WORK TO BE COMPLETED
I'd like the entries repeated exactly, pictures omitted.

Scene image comparisons:
:::::
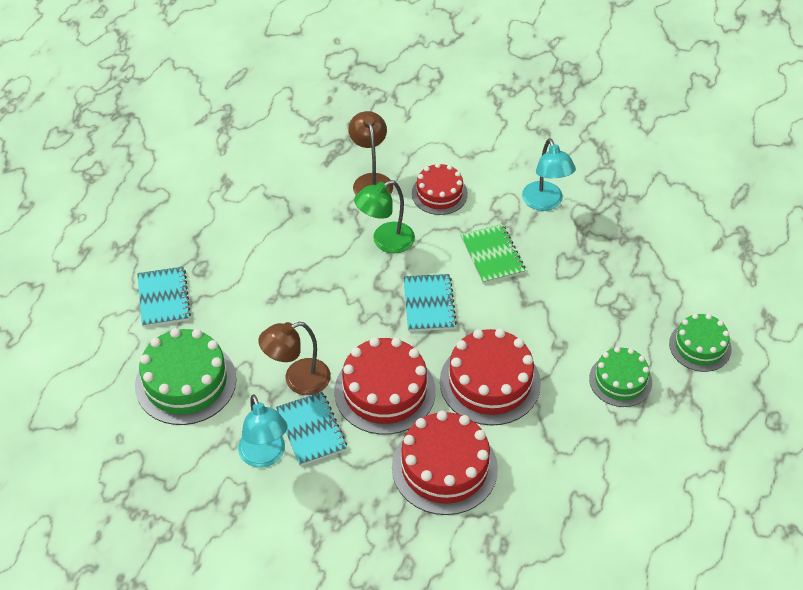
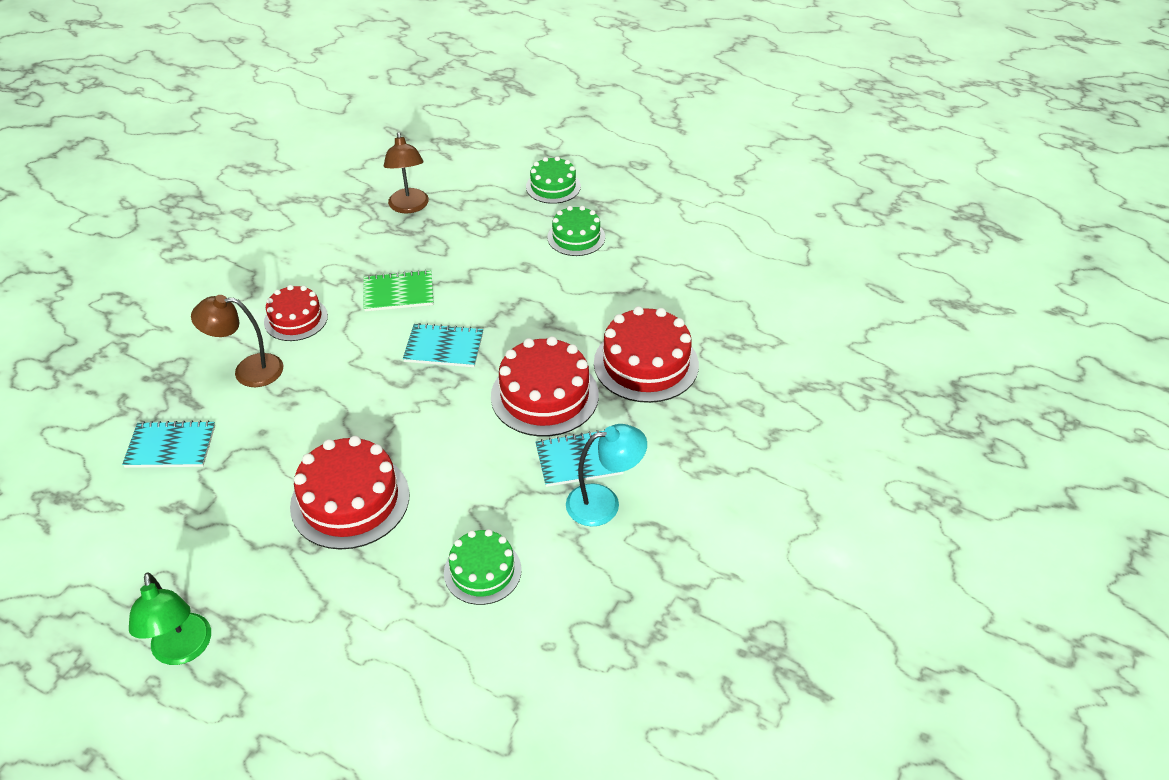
camera: 80 degrees left, 5 degrees down
green cake [135,328,237,425] -> green cake [444,529,522,605], size x0.62
turquoise notebook [137,267,191,327] -> turquoise notebook moved to [122,420,215,468]
brown lamp [258,322,331,395] -> brown lamp moved to [384,132,429,214]
green lamp [354,180,415,254] -> green lamp moved to [129,572,211,665]
red cake [440,329,541,426] -> red cake moved to [290,436,410,550]
turquoise lamp [522,138,576,211] -> none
:::::
RESPONSE AREA
camera: 80 degrees left, 5 degrees down
green cake [135,328,237,425] -> green cake [444,529,522,605], size x0.62
turquoise notebook [137,267,191,327] -> turquoise notebook moved to [122,420,215,468]
brown lamp [258,322,331,395] -> brown lamp moved to [384,132,429,214]
green lamp [354,180,415,254] -> green lamp moved to [129,572,211,665]
red cake [440,329,541,426] -> red cake moved to [290,436,410,550]
turquoise lamp [522,138,576,211] -> none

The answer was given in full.